Amaç:
Aşağıdaki dökümde "instrumentName" dizgesinin geçtiği satırların kaç tane olduğunu belirleyin ve yalnızca bu sayıyı yazın.

Gösterilen kayıtlar:
_ _ _ _ _ _ _

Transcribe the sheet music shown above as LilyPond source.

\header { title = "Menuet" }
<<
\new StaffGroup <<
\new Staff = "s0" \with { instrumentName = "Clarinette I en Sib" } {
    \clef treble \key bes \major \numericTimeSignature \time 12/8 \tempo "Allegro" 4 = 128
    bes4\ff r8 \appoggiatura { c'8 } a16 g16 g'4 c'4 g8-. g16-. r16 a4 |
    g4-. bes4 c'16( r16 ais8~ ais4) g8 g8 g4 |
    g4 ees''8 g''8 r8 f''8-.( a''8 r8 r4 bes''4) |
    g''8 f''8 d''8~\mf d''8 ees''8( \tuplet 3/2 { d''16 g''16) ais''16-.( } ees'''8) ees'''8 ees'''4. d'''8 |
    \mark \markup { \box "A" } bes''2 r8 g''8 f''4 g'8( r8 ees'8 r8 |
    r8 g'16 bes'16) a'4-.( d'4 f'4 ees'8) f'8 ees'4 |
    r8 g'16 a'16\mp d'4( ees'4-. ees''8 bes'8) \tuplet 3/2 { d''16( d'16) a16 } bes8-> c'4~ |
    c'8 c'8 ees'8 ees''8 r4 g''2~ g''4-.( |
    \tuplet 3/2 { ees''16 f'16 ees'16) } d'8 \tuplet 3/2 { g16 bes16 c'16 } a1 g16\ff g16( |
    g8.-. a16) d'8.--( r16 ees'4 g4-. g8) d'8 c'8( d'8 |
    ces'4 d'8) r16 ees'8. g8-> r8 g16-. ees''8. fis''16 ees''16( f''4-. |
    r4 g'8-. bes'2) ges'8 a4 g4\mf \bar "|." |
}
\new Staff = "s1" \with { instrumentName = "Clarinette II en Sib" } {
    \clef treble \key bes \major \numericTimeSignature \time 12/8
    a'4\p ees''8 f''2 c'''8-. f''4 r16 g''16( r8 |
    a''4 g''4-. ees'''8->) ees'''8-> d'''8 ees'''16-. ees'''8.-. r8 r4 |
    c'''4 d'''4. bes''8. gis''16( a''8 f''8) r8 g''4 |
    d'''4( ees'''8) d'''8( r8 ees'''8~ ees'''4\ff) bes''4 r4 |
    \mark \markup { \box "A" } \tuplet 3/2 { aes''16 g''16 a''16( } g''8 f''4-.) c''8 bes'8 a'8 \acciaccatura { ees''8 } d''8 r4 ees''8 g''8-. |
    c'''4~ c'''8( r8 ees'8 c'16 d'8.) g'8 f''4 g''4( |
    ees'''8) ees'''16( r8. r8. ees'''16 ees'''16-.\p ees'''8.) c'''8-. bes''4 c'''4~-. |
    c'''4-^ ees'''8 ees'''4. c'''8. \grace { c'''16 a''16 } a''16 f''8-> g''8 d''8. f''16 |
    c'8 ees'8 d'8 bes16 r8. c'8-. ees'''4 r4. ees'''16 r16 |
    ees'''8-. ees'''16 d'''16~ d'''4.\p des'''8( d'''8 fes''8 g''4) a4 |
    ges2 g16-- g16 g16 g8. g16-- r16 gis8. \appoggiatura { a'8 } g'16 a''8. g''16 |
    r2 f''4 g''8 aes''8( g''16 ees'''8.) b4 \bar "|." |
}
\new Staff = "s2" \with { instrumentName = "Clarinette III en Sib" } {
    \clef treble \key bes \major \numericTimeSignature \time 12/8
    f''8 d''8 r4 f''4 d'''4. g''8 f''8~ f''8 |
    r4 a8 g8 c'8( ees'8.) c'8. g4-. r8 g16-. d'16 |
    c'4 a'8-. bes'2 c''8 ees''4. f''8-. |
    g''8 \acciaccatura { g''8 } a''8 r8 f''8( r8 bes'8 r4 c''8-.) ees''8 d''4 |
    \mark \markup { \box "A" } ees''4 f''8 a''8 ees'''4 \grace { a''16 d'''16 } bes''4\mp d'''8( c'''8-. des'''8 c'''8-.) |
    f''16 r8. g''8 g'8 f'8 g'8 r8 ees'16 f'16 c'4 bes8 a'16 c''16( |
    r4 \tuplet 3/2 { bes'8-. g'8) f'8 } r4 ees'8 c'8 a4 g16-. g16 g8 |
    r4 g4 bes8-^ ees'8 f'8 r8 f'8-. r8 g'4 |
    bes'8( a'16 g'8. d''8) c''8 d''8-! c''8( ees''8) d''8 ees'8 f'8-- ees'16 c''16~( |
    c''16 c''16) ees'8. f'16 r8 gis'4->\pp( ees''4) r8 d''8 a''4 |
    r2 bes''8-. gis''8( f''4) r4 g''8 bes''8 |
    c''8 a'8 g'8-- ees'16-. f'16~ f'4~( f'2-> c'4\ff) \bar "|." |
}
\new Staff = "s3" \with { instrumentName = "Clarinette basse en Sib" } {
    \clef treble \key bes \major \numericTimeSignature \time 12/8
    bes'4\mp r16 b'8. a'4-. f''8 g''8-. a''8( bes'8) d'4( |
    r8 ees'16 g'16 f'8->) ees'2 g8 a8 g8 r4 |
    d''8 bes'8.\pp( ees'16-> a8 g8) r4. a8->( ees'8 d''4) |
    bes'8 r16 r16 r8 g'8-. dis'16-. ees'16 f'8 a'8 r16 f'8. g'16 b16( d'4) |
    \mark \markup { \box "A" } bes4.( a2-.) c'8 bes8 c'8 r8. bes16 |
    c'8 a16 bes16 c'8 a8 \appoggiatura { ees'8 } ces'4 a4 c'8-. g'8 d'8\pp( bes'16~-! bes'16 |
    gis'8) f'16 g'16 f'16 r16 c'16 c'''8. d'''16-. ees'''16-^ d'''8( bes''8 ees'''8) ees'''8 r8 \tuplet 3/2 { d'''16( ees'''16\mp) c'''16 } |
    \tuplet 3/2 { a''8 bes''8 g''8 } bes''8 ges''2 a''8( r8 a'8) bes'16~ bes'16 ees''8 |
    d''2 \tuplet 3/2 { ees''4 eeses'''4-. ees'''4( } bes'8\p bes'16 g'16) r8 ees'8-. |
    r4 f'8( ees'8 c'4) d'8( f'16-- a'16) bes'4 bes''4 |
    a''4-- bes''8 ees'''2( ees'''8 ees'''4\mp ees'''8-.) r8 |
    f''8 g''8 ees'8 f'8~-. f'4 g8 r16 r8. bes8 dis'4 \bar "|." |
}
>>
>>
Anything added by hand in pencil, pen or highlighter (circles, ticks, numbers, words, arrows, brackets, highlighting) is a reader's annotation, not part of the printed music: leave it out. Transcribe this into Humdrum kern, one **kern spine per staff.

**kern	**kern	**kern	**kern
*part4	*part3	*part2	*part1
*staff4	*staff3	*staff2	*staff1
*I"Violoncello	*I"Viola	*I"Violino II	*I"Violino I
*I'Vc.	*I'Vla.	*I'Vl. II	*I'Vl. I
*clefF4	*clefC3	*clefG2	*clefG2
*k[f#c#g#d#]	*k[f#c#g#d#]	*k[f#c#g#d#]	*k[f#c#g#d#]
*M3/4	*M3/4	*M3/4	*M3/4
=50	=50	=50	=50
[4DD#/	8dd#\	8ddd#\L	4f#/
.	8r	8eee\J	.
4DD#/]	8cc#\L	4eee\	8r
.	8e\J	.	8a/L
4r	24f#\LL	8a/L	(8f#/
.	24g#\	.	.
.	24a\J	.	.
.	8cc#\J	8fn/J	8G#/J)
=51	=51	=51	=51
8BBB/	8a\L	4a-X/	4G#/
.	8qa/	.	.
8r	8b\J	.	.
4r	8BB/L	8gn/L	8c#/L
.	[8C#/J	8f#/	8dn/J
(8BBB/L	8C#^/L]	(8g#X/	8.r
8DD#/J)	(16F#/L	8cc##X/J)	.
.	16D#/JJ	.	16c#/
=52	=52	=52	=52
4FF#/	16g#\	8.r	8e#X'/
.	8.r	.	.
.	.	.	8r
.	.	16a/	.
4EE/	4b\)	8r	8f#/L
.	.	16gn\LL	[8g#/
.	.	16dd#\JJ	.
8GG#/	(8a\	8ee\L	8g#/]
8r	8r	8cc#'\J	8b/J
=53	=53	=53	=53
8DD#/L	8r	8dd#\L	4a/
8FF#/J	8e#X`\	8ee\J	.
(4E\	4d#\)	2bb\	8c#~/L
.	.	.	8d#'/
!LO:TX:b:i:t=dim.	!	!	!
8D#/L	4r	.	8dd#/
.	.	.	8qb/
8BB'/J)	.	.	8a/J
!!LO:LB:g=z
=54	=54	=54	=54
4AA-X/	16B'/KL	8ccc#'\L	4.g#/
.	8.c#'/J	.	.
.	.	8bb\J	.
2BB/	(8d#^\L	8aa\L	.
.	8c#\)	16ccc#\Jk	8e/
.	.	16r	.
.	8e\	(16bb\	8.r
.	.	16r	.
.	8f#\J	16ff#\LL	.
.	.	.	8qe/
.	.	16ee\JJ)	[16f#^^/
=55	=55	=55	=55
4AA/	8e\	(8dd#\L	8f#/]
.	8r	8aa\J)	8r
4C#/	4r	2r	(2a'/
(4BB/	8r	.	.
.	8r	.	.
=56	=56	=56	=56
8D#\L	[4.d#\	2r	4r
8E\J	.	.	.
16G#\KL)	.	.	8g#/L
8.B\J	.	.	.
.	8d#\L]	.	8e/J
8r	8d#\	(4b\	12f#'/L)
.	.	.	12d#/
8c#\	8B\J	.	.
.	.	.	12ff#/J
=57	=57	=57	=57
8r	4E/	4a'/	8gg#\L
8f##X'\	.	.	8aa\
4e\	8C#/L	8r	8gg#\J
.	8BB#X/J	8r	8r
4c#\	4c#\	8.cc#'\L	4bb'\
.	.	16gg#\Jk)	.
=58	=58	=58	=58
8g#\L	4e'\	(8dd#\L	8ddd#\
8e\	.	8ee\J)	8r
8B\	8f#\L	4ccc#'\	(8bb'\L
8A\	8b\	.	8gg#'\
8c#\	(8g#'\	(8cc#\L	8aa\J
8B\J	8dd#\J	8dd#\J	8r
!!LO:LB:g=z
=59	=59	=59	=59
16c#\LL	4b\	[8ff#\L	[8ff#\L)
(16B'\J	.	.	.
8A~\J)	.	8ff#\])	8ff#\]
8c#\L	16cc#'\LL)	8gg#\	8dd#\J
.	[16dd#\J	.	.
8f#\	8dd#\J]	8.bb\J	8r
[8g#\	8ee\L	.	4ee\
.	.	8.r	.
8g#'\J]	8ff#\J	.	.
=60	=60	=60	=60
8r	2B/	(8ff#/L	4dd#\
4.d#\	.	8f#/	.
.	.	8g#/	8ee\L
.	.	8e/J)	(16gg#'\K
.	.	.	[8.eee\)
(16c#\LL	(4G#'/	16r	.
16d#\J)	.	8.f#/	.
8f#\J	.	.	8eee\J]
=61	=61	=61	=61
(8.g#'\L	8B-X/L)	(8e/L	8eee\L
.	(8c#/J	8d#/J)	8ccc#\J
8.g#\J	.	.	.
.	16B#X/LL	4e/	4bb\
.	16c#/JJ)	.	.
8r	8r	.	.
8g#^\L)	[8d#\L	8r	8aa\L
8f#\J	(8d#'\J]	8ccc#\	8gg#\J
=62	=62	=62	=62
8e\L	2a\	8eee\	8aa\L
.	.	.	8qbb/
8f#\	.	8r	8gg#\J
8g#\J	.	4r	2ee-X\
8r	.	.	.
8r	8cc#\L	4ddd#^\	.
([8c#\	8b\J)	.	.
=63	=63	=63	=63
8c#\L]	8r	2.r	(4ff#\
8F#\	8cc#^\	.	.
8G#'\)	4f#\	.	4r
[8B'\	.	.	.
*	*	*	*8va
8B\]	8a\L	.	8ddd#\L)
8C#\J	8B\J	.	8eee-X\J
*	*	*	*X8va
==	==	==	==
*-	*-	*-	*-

_ _ _ _ _ _ _

Alıştırmanın cevabı:
4